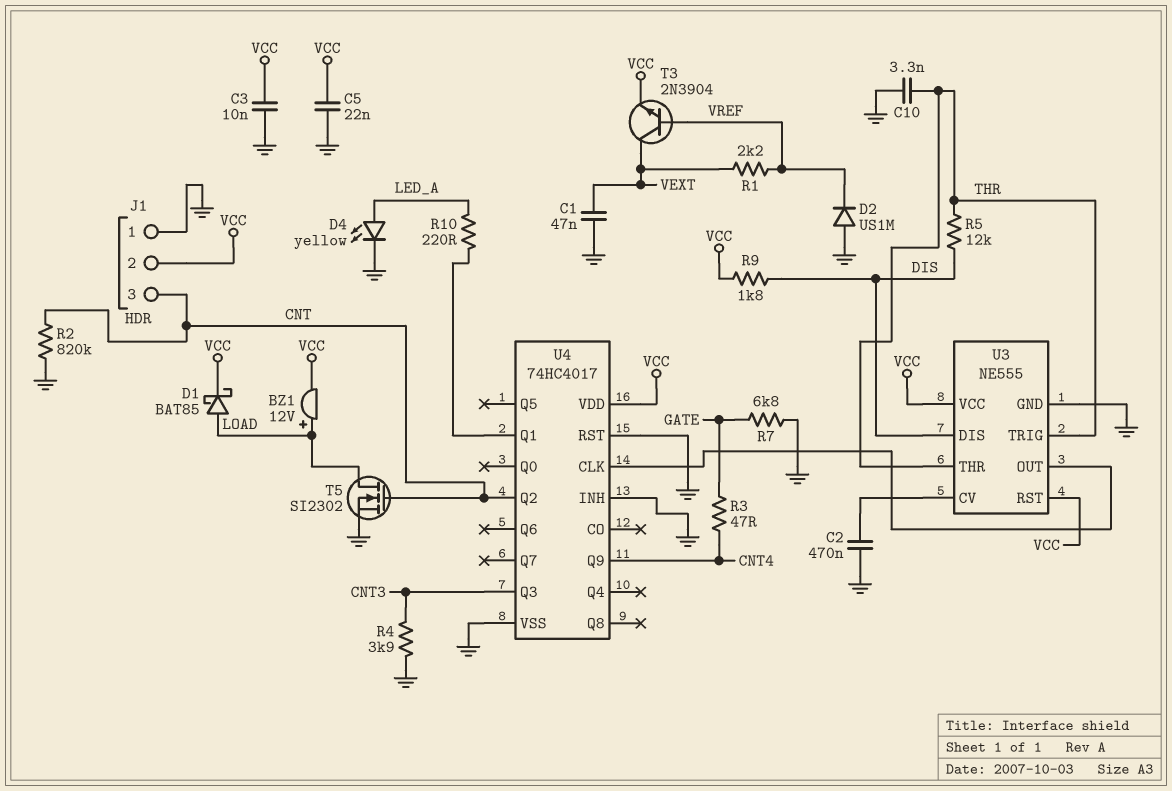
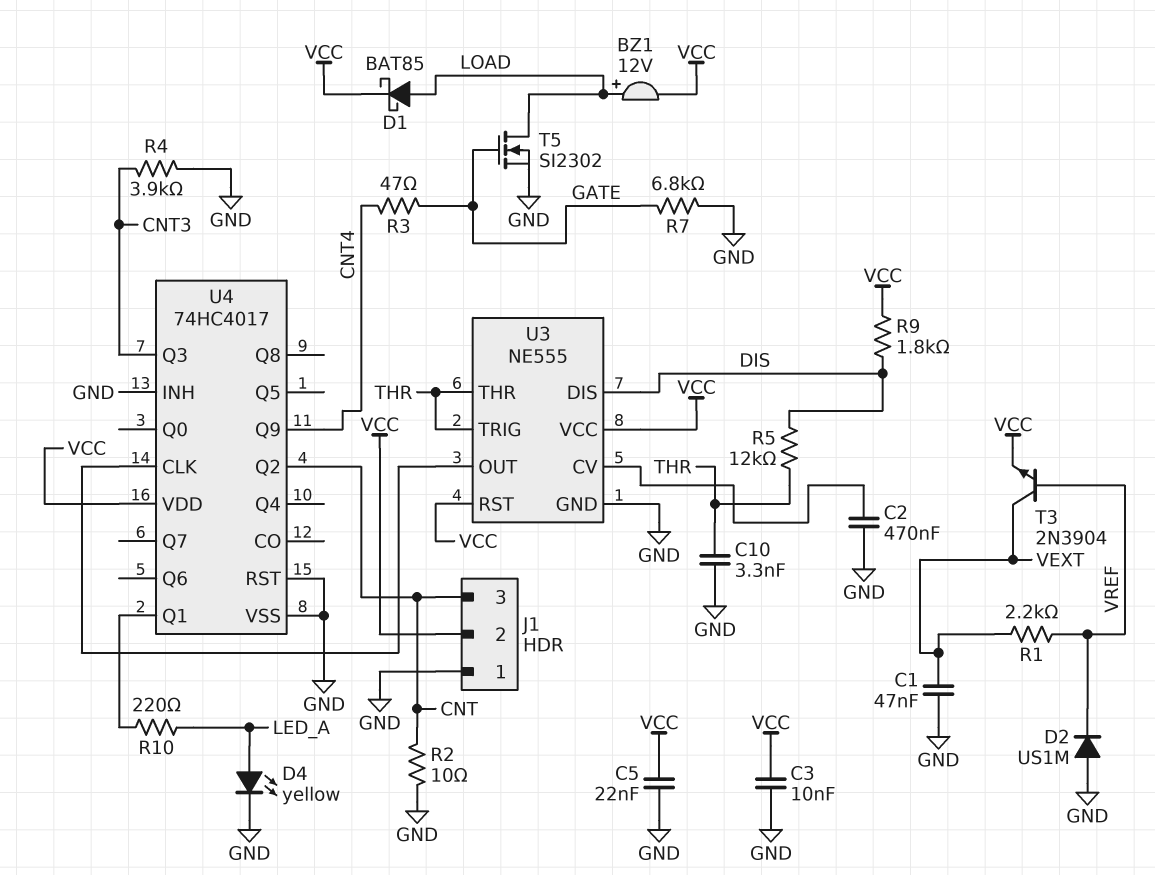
R2: 820k (CNT, GND) -> 10 (CNT, GND)
T5: NMOS SI2302 (G CNT, D LOAD, S GND) -> NMOS SI2302 (G GATE, D LOAD, S GND)

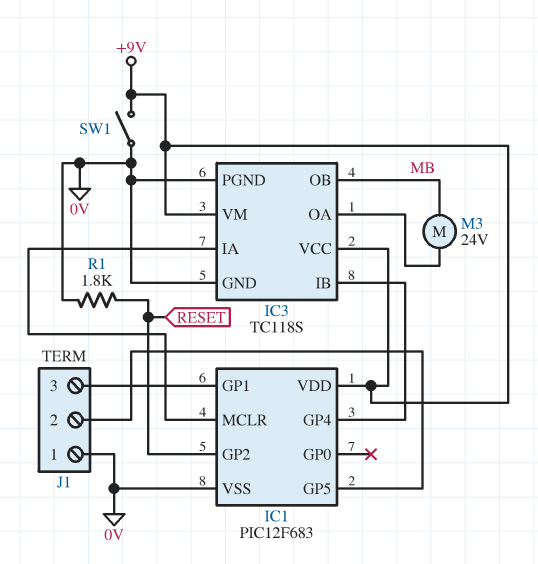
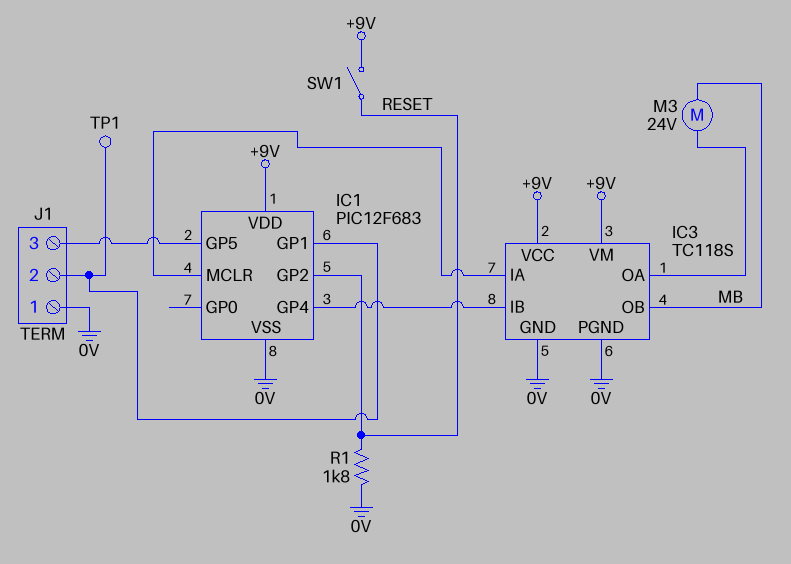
J1 pin 2: IC1/GP5 -> IC1/GP1
J1 pin 3: IC1/GP1 -> IC1/GP5
SW1: switch (+9V, 0V) -> switch (+9V, RESET)
TP1: none -> test point (IC1/GP1)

### [Prompt]
Once the pictures are set aside, the remaining data must be transcribed exactly.

### [Written solution]
R2: 820k (CNT, GND) -> 10 (CNT, GND)
T5: NMOS SI2302 (G CNT, D LOAD, S GND) -> NMOS SI2302 (G GATE, D LOAD, S GND)

J1 pin 2: IC1/GP5 -> IC1/GP1
J1 pin 3: IC1/GP1 -> IC1/GP5
SW1: switch (+9V, 0V) -> switch (+9V, RESET)
TP1: none -> test point (IC1/GP1)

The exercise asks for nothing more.